Look at every line of the material and count the ones holding the word "down". The answer is the number only.

**Data**
────────────────────────────────────────
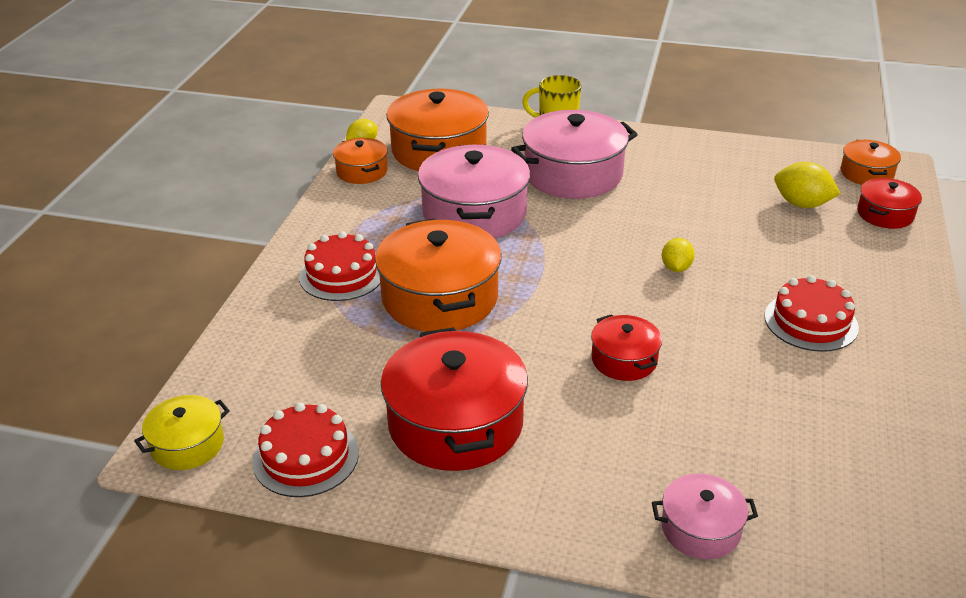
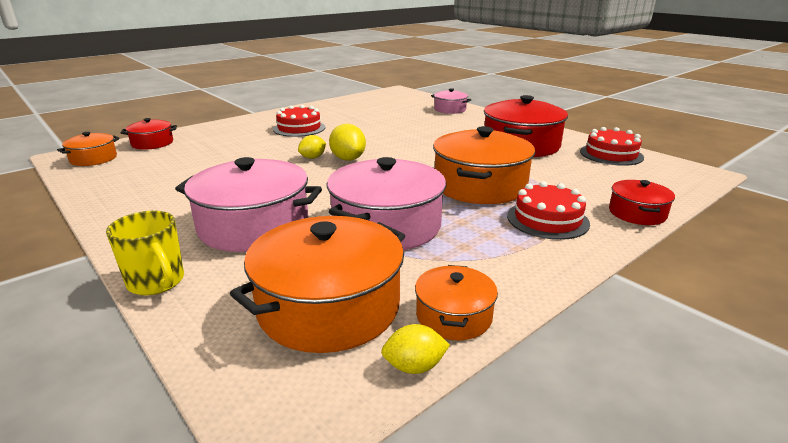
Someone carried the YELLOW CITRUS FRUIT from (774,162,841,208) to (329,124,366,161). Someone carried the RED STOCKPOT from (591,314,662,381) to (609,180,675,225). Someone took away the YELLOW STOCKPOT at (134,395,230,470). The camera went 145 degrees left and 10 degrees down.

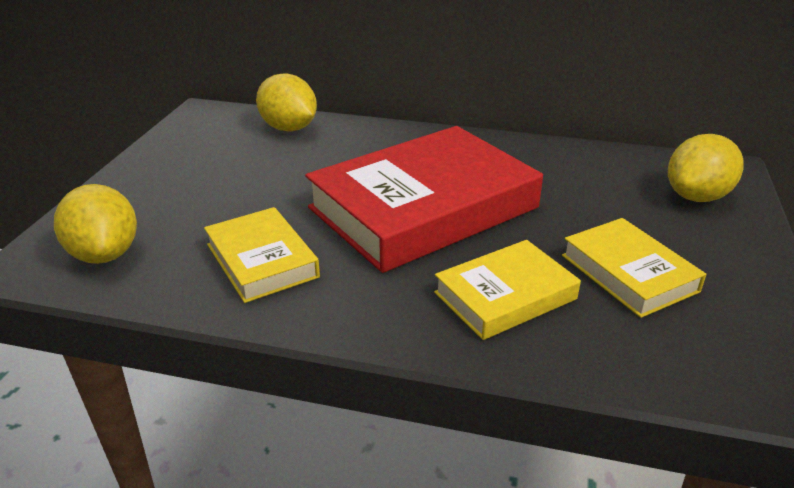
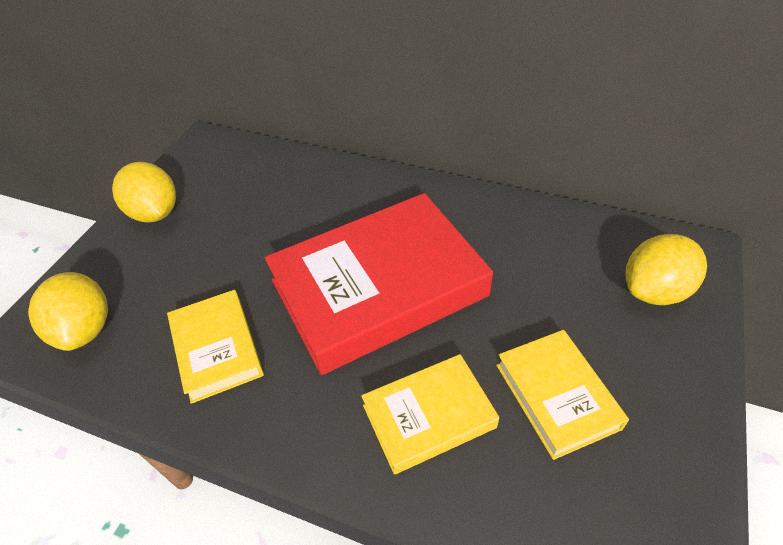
Someone carried the YELLOW CITRUS FRUIT from (256,73,317,131) to (112,162,176,223). The camera went 10 degrees right and 15 degrees up.

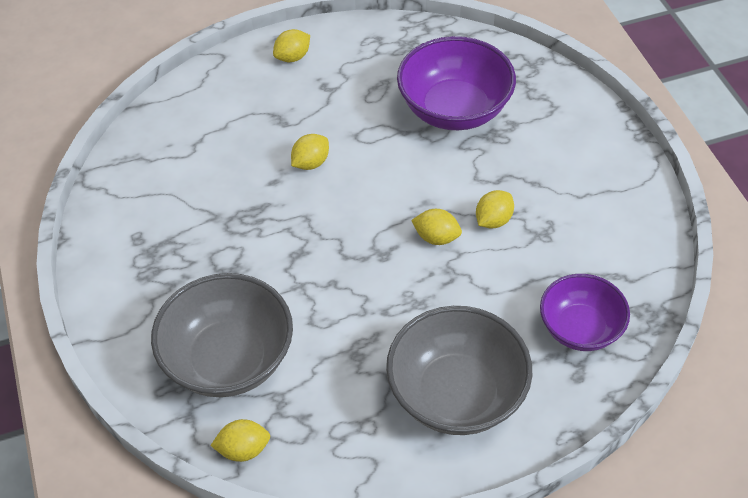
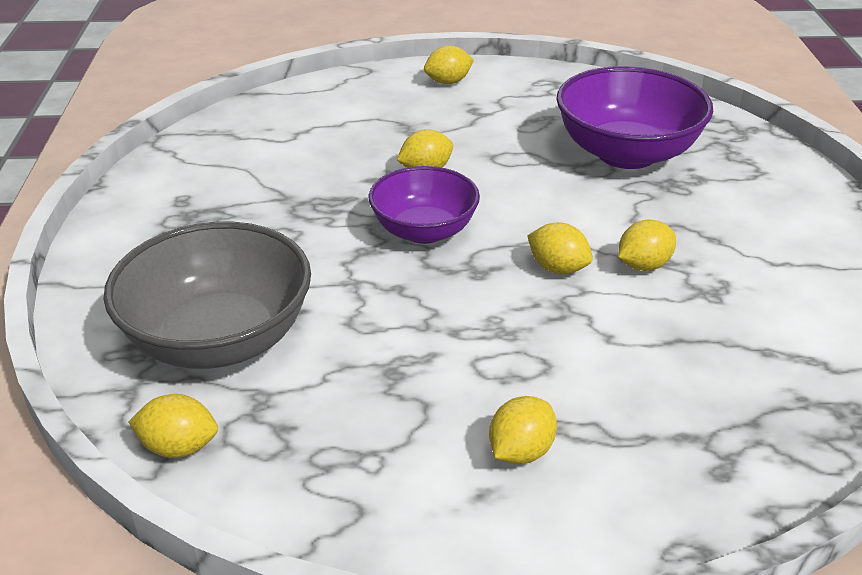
Someone carried the ROYAL PURPLE DEEP DISH from (540,274,630,351) to (369,166,480,244). Someone swapped the GRAY DEEP DISH at (386,306,532,435) for the YELLOW CITRUS FRUIT at (489,396,557,464). The camera went 15 degrees right and 15 degrees down.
────────────────────────────────────────
**Exercise output**
2